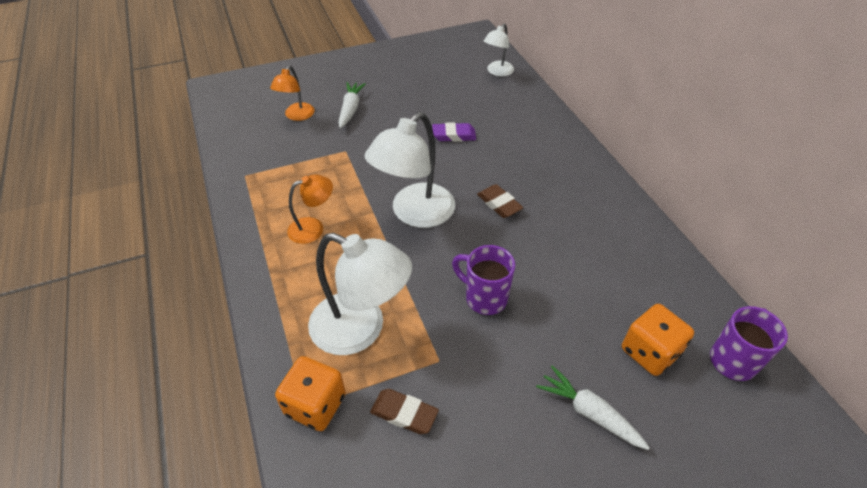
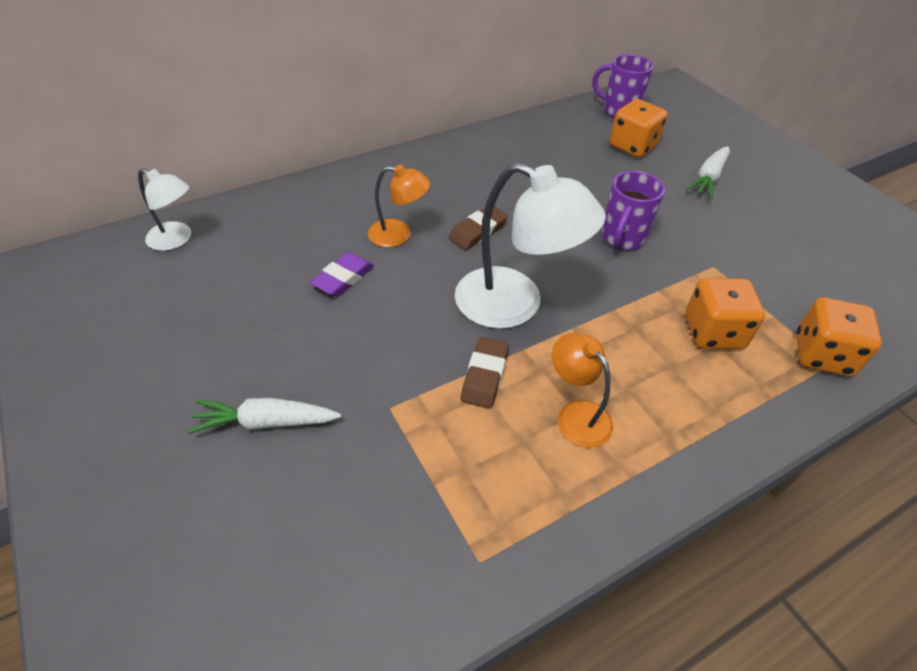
camera: 100 degrees left, 0 degrees up
(297, 116) = (282, 515): orange lamp -> orange lamp (399, 235)
(361, 329) = (713, 332): white lamp -> orange dice
(404, 414) = (784, 286): brown eraser -> brown eraser (485, 376)
(454, 135) = (343, 278): purple eraser -> purple eraser turned 45 degrees clockwise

===

**ABOUT THIS EXERCISE:**
When a line in the listing has the word "degrees", return that line.

**COMPLETED EXERCISE:**
camera: 100 degrees left, 0 degrees up
(454, 135) = (343, 278): purple eraser -> purple eraser turned 45 degrees clockwise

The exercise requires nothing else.